I need all of the entries printed exactly.
•••
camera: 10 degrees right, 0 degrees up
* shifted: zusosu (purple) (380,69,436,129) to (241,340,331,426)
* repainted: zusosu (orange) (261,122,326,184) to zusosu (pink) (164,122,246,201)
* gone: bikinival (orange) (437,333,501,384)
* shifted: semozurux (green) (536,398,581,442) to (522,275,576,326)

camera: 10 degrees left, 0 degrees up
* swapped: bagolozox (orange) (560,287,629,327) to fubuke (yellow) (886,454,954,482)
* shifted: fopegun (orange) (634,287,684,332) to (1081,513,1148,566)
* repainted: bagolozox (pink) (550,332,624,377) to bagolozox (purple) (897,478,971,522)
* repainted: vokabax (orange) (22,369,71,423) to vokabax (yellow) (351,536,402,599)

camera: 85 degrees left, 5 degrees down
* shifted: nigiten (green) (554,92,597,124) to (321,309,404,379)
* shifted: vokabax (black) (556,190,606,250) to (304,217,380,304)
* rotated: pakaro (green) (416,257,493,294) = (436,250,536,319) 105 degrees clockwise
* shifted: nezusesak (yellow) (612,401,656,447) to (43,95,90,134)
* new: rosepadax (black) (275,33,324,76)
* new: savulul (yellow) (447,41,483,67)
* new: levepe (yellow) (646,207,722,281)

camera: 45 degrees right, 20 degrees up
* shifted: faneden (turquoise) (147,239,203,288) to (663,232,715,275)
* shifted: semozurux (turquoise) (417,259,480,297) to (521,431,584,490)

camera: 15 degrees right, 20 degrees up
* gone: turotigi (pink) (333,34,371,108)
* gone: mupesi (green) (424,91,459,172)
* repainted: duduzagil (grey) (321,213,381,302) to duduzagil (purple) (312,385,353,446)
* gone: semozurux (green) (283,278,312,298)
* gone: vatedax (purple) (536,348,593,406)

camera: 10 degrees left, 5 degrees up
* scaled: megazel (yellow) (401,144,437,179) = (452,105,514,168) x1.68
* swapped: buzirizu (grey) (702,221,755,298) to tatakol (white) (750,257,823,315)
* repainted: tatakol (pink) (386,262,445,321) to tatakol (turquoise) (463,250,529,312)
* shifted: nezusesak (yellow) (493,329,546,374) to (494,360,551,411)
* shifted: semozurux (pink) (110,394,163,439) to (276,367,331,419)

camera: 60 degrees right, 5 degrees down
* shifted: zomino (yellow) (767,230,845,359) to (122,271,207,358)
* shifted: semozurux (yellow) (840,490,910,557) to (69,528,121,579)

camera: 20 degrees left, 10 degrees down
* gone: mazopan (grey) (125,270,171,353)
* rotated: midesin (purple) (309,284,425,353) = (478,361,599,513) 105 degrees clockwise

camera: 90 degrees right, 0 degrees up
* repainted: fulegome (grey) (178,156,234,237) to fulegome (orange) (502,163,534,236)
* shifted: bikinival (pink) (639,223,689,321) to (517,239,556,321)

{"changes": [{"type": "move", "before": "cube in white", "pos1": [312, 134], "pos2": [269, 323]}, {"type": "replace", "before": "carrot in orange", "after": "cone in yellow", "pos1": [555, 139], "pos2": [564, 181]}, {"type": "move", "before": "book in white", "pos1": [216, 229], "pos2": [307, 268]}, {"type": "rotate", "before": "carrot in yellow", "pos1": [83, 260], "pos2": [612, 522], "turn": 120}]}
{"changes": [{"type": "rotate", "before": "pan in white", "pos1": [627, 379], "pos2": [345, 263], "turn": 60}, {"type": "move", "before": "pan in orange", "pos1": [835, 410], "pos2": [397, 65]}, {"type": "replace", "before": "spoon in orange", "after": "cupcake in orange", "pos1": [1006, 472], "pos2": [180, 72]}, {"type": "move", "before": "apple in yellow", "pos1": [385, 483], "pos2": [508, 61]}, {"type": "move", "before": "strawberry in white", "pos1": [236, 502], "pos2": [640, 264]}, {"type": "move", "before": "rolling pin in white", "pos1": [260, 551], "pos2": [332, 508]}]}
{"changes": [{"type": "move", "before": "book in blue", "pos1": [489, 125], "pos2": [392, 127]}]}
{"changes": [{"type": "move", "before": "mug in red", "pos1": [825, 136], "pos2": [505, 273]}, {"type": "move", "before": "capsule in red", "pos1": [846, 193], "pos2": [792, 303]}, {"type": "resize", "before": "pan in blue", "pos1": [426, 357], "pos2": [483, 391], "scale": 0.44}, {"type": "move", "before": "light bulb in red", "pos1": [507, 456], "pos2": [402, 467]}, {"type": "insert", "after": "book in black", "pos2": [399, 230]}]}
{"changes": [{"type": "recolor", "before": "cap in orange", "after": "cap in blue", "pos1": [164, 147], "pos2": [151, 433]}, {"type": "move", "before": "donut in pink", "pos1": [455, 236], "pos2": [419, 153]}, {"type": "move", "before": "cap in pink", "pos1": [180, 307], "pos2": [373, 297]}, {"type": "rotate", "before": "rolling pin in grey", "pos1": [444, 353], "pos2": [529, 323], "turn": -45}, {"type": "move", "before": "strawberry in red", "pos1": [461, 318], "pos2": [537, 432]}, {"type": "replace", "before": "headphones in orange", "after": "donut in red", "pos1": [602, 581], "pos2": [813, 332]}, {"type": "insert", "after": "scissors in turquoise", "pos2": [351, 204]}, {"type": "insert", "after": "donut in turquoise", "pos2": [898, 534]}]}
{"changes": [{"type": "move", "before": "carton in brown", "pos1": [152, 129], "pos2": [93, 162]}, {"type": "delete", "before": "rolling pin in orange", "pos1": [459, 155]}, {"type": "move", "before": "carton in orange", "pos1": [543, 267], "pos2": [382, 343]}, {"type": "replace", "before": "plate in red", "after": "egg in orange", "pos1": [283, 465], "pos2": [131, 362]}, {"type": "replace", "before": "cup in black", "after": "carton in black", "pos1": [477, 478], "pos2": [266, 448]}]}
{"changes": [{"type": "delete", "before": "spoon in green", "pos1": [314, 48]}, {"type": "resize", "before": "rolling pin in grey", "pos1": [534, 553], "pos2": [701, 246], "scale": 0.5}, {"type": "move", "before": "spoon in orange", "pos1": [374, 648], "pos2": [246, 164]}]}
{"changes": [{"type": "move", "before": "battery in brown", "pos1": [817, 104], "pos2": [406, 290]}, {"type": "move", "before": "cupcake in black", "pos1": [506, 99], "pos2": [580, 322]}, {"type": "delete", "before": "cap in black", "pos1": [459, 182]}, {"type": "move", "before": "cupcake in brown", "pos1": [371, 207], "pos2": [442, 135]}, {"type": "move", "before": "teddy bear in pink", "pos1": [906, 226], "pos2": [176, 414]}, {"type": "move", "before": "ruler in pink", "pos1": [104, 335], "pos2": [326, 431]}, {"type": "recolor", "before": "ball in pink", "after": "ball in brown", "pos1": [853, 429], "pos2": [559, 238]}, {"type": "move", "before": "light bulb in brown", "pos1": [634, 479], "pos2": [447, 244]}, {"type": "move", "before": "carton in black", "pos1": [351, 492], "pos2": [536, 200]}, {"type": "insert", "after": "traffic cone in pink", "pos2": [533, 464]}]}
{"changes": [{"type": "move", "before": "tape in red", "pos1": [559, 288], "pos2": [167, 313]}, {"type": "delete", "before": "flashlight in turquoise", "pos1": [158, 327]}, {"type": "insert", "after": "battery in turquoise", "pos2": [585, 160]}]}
•••
--- EXPECTED ANSWER ---
camera: 10 degrees right, 0 degrees up
* shifted: zusosu (purple) (380,69,436,129) to (241,340,331,426)
* repainted: zusosu (orange) (261,122,326,184) to zusosu (pink) (164,122,246,201)
* gone: bikinival (orange) (437,333,501,384)
* shifted: semozurux (green) (536,398,581,442) to (522,275,576,326)

camera: 10 degrees left, 0 degrees up
* swapped: bagolozox (orange) (560,287,629,327) to fubuke (yellow) (886,454,954,482)
* shifted: fopegun (orange) (634,287,684,332) to (1081,513,1148,566)
* repainted: bagolozox (pink) (550,332,624,377) to bagolozox (purple) (897,478,971,522)
* repainted: vokabax (orange) (22,369,71,423) to vokabax (yellow) (351,536,402,599)

camera: 85 degrees left, 5 degrees down
* shifted: nigiten (green) (554,92,597,124) to (321,309,404,379)
* shifted: vokabax (black) (556,190,606,250) to (304,217,380,304)
* rotated: pakaro (green) (416,257,493,294) = (436,250,536,319) 105 degrees clockwise
* shifted: nezusesak (yellow) (612,401,656,447) to (43,95,90,134)
* new: rosepadax (black) (275,33,324,76)
* new: savulul (yellow) (447,41,483,67)
* new: levepe (yellow) (646,207,722,281)

camera: 45 degrees right, 20 degrees up
* shifted: faneden (turquoise) (147,239,203,288) to (663,232,715,275)
* shifted: semozurux (turquoise) (417,259,480,297) to (521,431,584,490)

camera: 15 degrees right, 20 degrees up
* gone: turotigi (pink) (333,34,371,108)
* gone: mupesi (green) (424,91,459,172)
* repainted: duduzagil (grey) (321,213,381,302) to duduzagil (purple) (312,385,353,446)
* gone: semozurux (green) (283,278,312,298)
* gone: vatedax (purple) (536,348,593,406)

camera: 10 degrees left, 5 degrees up
* scaled: megazel (yellow) (401,144,437,179) = (452,105,514,168) x1.68
* swapped: buzirizu (grey) (702,221,755,298) to tatakol (white) (750,257,823,315)
* repainted: tatakol (pink) (386,262,445,321) to tatakol (turquoise) (463,250,529,312)
* shifted: nezusesak (yellow) (493,329,546,374) to (494,360,551,411)
* shifted: semozurux (pink) (110,394,163,439) to (276,367,331,419)

camera: 60 degrees right, 5 degrees down
* shifted: zomino (yellow) (767,230,845,359) to (122,271,207,358)
* shifted: semozurux (yellow) (840,490,910,557) to (69,528,121,579)

camera: 20 degrees left, 10 degrees down
* gone: mazopan (grey) (125,270,171,353)
* rotated: midesin (purple) (309,284,425,353) = (478,361,599,513) 105 degrees clockwise

camera: 90 degrees right, 0 degrees up
* repainted: fulegome (grey) (178,156,234,237) to fulegome (orange) (502,163,534,236)
* shifted: bikinival (pink) (639,223,689,321) to (517,239,556,321)

{"changes": [{"type": "move", "before": "cube in white", "pos1": [312, 134], "pos2": [269, 323]}, {"type": "replace", "before": "carrot in orange", "after": "cone in yellow", "pos1": [555, 139], "pos2": [564, 181]}, {"type": "move", "before": "book in white", "pos1": [216, 229], "pos2": [307, 268]}, {"type": "rotate", "before": "carrot in yellow", "pos1": [83, 260], "pos2": [612, 522], "turn": 120}]}
{"changes": [{"type": "rotate", "before": "pan in white", "pos1": [627, 379], "pos2": [345, 263], "turn": 60}, {"type": "move", "before": "pan in orange", "pos1": [835, 410], "pos2": [397, 65]}, {"type": "replace", "before": "spoon in orange", "after": "cupcake in orange", "pos1": [1006, 472], "pos2": [180, 72]}, {"type": "move", "before": "apple in yellow", "pos1": [385, 483], "pos2": [508, 61]}, {"type": "move", "before": "strawberry in white", "pos1": [236, 502], "pos2": [640, 264]}, {"type": "move", "before": "rolling pin in white", "pos1": [260, 551], "pos2": [332, 508]}]}
{"changes": [{"type": "move", "before": "book in blue", "pos1": [489, 125], "pos2": [392, 127]}]}
{"changes": [{"type": "move", "before": "mug in red", "pos1": [825, 136], "pos2": [505, 273]}, {"type": "move", "before": "capsule in red", "pos1": [846, 193], "pos2": [792, 303]}, {"type": "resize", "before": "pan in blue", "pos1": [426, 357], "pos2": [483, 391], "scale": 0.44}, {"type": "move", "before": "light bulb in red", "pos1": [507, 456], "pos2": [402, 467]}, {"type": "insert", "after": "book in black", "pos2": [399, 230]}]}
{"changes": [{"type": "recolor", "before": "cap in orange", "after": "cap in blue", "pos1": [164, 147], "pos2": [151, 433]}, {"type": "move", "before": "donut in pink", "pos1": [455, 236], "pos2": [419, 153]}, {"type": "move", "before": "cap in pink", "pos1": [180, 307], "pos2": [373, 297]}, {"type": "rotate", "before": "rolling pin in grey", "pos1": [444, 353], "pos2": [529, 323], "turn": -45}, {"type": "move", "before": "strawberry in red", "pos1": [461, 318], "pos2": [537, 432]}, {"type": "replace", "before": "headphones in orange", "after": "donut in red", "pos1": [602, 581], "pos2": [813, 332]}, {"type": "insert", "after": "scissors in turquoise", "pos2": [351, 204]}, {"type": "insert", "after": "donut in turquoise", "pos2": [898, 534]}]}
{"changes": [{"type": "move", "before": "carton in brown", "pos1": [152, 129], "pos2": [93, 162]}, {"type": "delete", "before": "rolling pin in orange", "pos1": [459, 155]}, {"type": "move", "before": "carton in orange", "pos1": [543, 267], "pos2": [382, 343]}, {"type": "replace", "before": "plate in red", "after": "egg in orange", "pos1": [283, 465], "pos2": [131, 362]}, {"type": "replace", "before": "cup in black", "after": "carton in black", "pos1": [477, 478], "pos2": [266, 448]}]}
{"changes": [{"type": "delete", "before": "spoon in green", "pos1": [314, 48]}, {"type": "resize", "before": "rolling pin in grey", "pos1": [534, 553], "pos2": [701, 246], "scale": 0.5}, {"type": "move", "before": "spoon in orange", "pos1": [374, 648], "pos2": [246, 164]}]}
{"changes": [{"type": "move", "before": "battery in brown", "pos1": [817, 104], "pos2": [406, 290]}, {"type": "move", "before": "cupcake in black", "pos1": [506, 99], "pos2": [580, 322]}, {"type": "delete", "before": "cap in black", "pos1": [459, 182]}, {"type": "move", "before": "cupcake in brown", "pos1": [371, 207], "pos2": [442, 135]}, {"type": "move", "before": "teddy bear in pink", "pos1": [906, 226], "pos2": [176, 414]}, {"type": "move", "before": "ruler in pink", "pos1": [104, 335], "pos2": [326, 431]}, {"type": "recolor", "before": "ball in pink", "after": "ball in brown", "pos1": [853, 429], "pos2": [559, 238]}, {"type": "move", "before": "light bulb in brown", "pos1": [634, 479], "pos2": [447, 244]}, {"type": "move", "before": "carton in black", "pos1": [351, 492], "pos2": [536, 200]}, {"type": "insert", "after": "traffic cone in pink", "pos2": [533, 464]}]}
{"changes": [{"type": "move", "before": "tape in red", "pos1": [559, 288], "pos2": [167, 313]}, {"type": "delete", "before": "flashlight in turquoise", "pos1": [158, 327]}, {"type": "insert", "after": "battery in turquoise", "pos2": [585, 160]}]}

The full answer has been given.